What this task involves
With images removed, transcribe each record exactly as it appears.

########

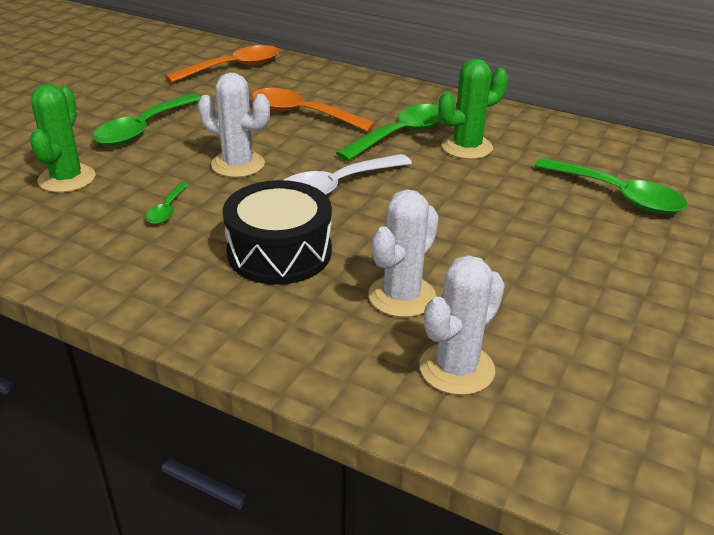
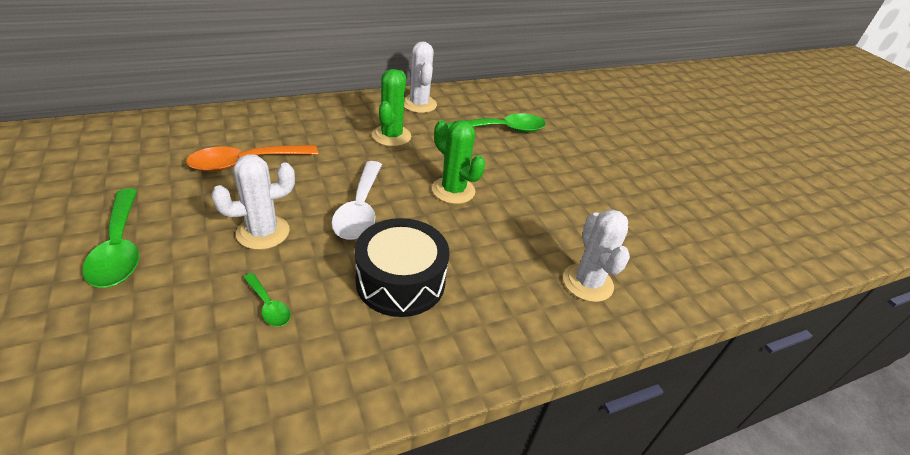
camera: 55 degrees left, 5 degrees up
green cactus [30,84,95,193] -> green cactus moved to [432,120,485,204]
orange spoon [165,45,280,83] -> none
green spoon [336,104,441,161] -> none
white cactus [368,190,439,317] -> white cactus moved to [404,41,437,113]

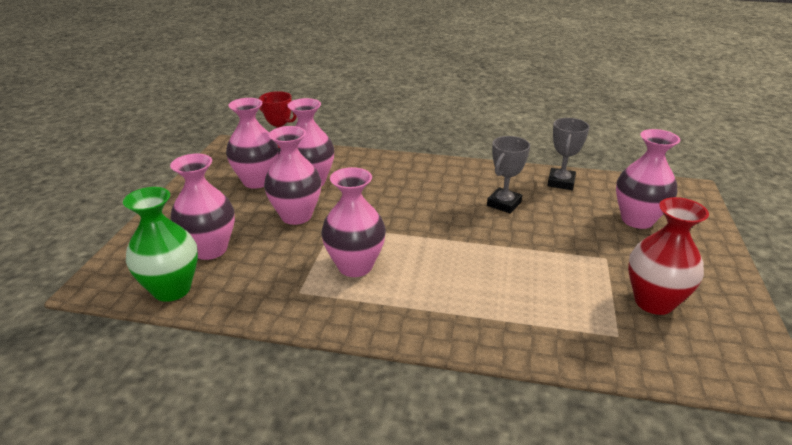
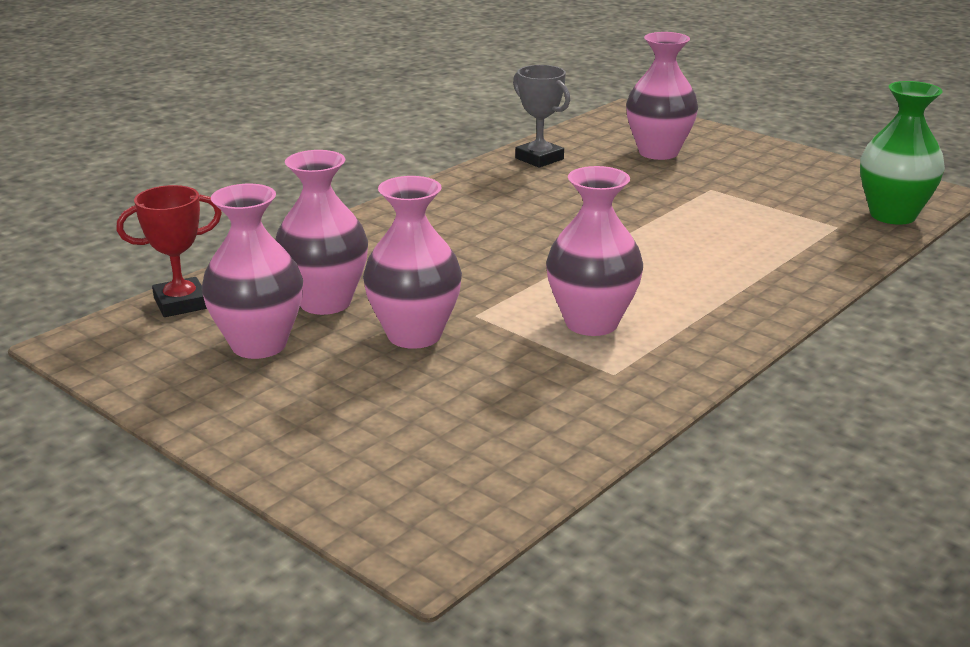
camera: 60 degrees left, 5 degrees down
green vase [123,187,198,302] -> green vase moved to [860,81,945,225]
pink vase [170,154,235,260] -> none
grey trophy [487,136,530,213] -> none
red vase [628,197,709,315] -> none

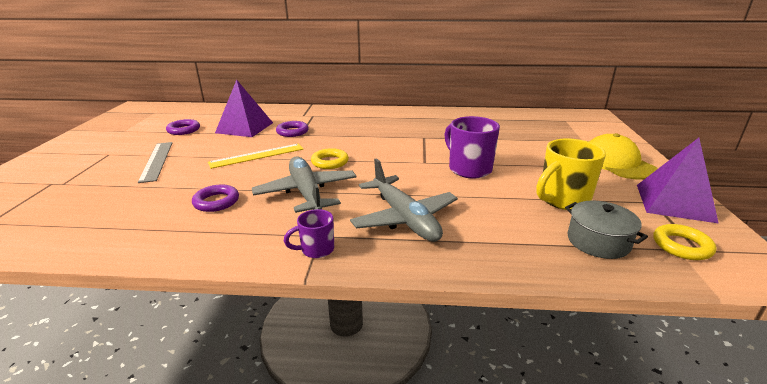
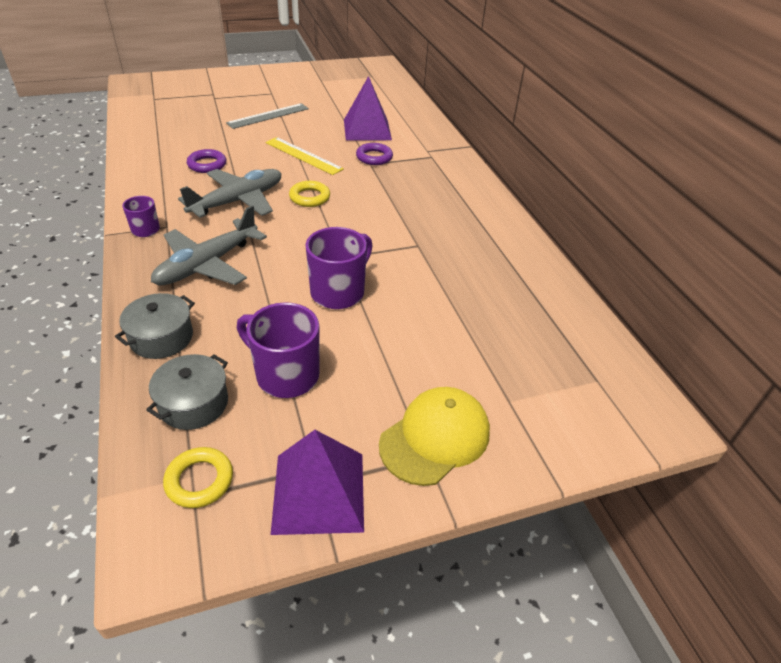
camera: 65 degrees right, 15 degrees up
purple ring [166,119,200,135] -> none
yellow mug [536,139,606,210] -> purple mug [237,302,319,398]
none -> grey pot [115,293,195,359]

########

Task output
camera: 55 degrees left, 5 degrees up
green cactus [30,84,95,193] -> green cactus moved to [432,120,485,204]
orange spoon [165,45,280,83] -> none
green spoon [336,104,441,161] -> none
white cactus [368,190,439,317] -> white cactus moved to [404,41,437,113]

camera: 60 degrees left, 5 degrees down
green vase [123,187,198,302] -> green vase moved to [860,81,945,225]
pink vase [170,154,235,260] -> none
grey trophy [487,136,530,213] -> none
red vase [628,197,709,315] -> none

camera: 65 degrees right, 15 degrees up
purple ring [166,119,200,135] -> none
yellow mug [536,139,606,210] -> purple mug [237,302,319,398]
none -> grey pot [115,293,195,359]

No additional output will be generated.